*WHAT THE TASK REQUIRES:*
One figure is the whole answer: the number of lines below that contain the word "watering".

*SOURCE DATA:*
§ §
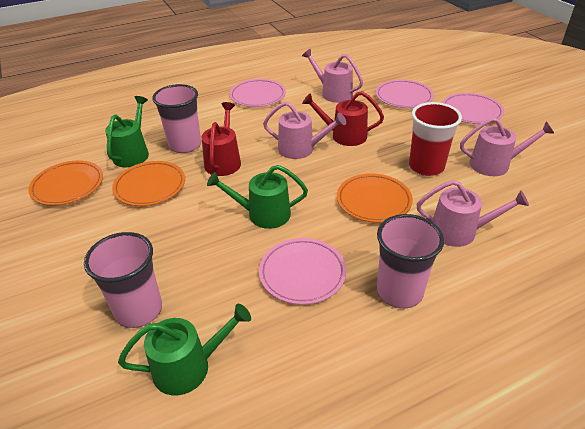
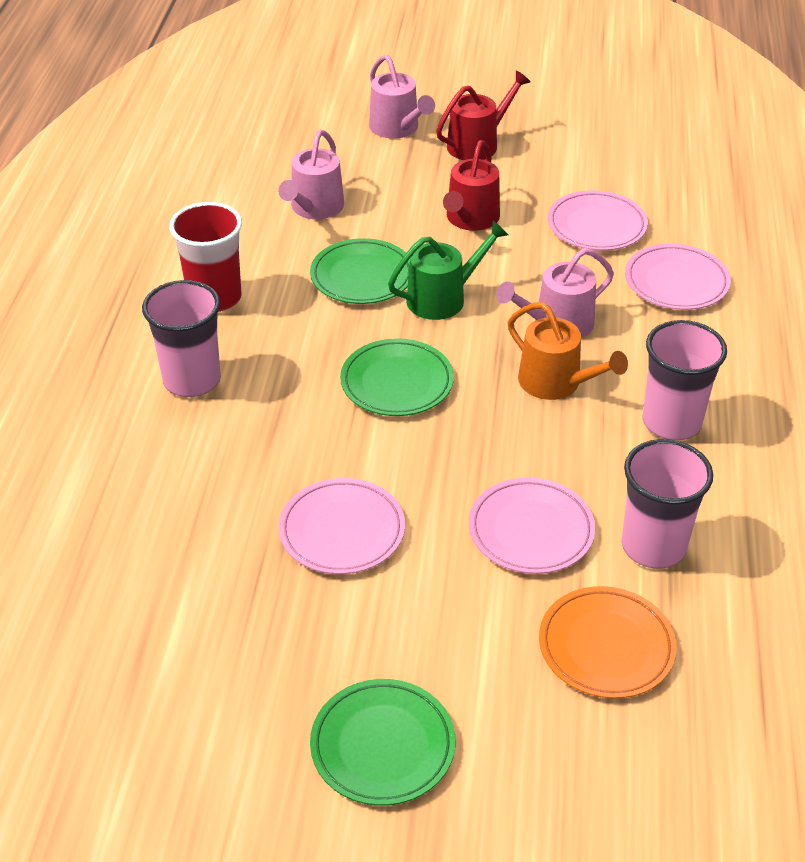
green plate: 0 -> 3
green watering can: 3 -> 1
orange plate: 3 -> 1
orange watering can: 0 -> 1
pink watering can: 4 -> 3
§ §
*OUTPUT FOR THIS EXERCISE:*
3